[Coordinate change listings]
===
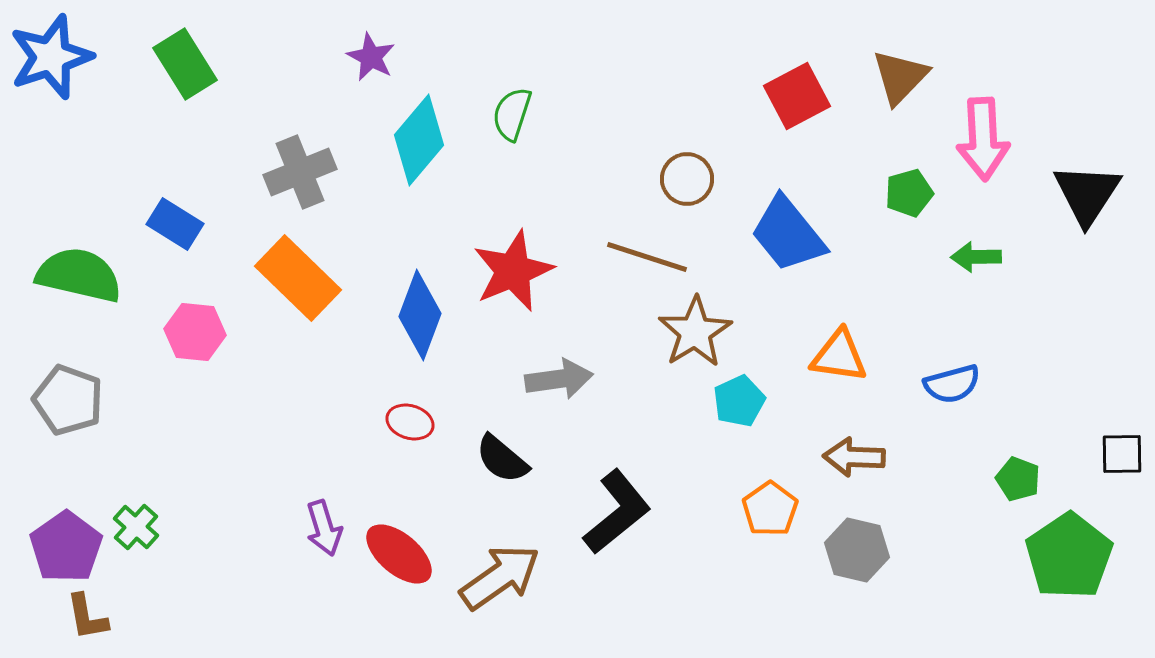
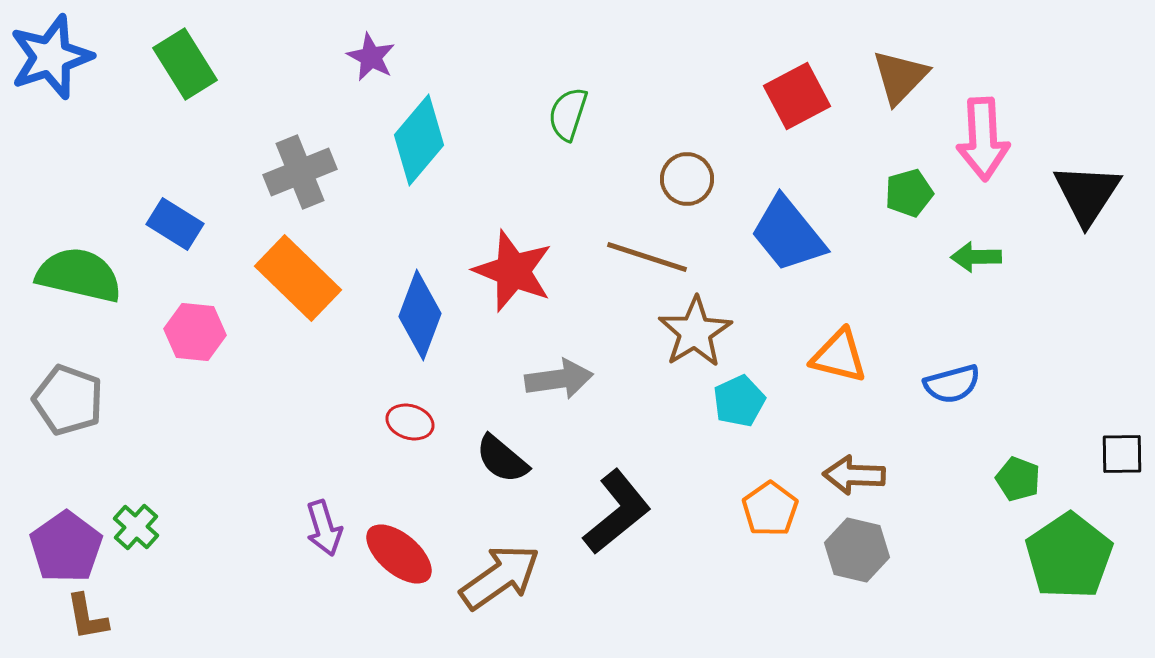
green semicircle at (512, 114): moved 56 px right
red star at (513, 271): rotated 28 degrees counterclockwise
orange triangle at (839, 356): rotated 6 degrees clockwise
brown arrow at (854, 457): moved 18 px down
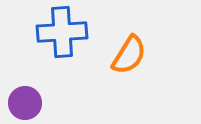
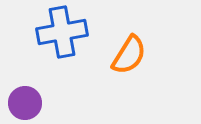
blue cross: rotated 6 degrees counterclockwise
===
#### Task requirements
Going through the records, say how many lines hold the string "degrees". Only the number should be given.

#### Your solution
3